-- Data follows --

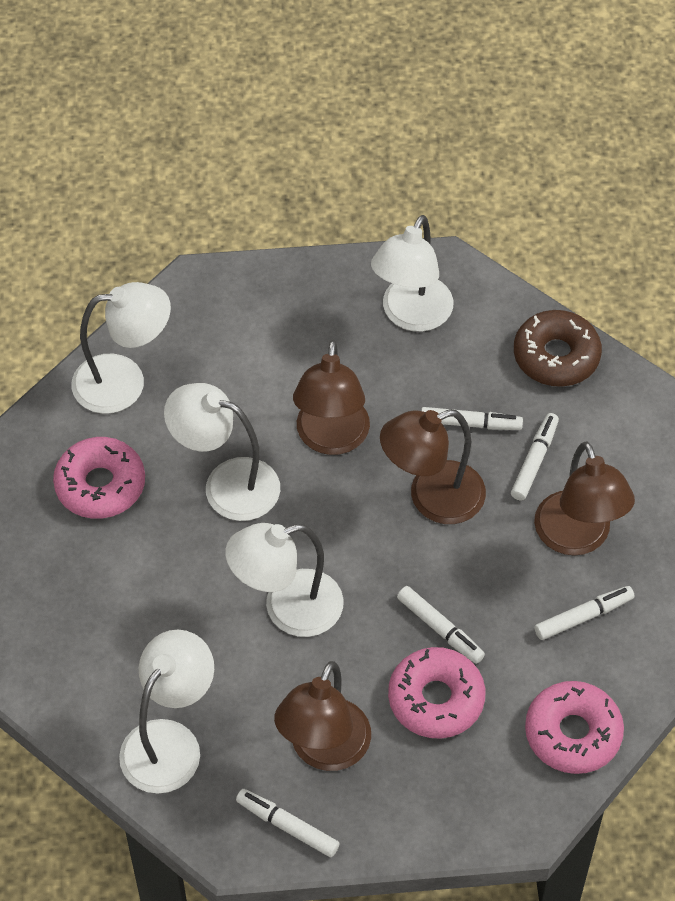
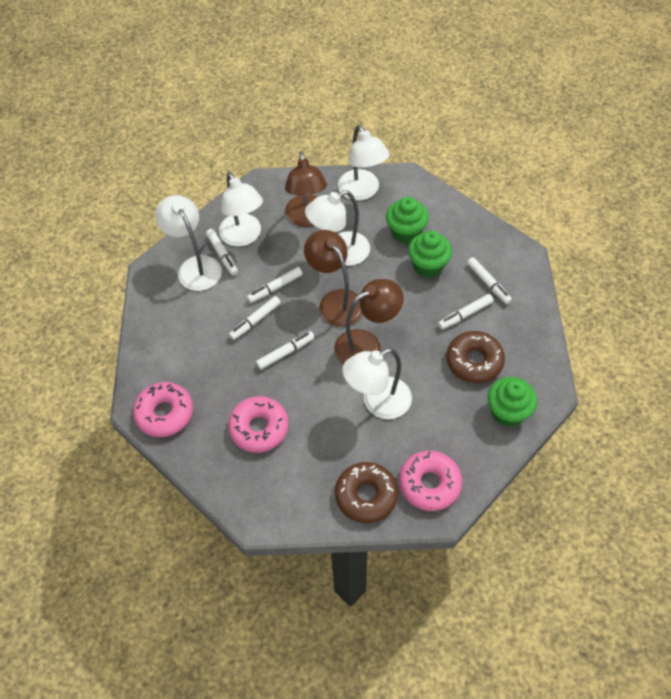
brown donut: 1 -> 2
brown lamp: 4 -> 3
green cupcake: 0 -> 3
white marker: 5 -> 6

-- Data concluded --

- _What is needed_:
Skipping all images, print the data above a second time exactly.

- _Response area_:
brown donut: 1 -> 2
brown lamp: 4 -> 3
green cupcake: 0 -> 3
white marker: 5 -> 6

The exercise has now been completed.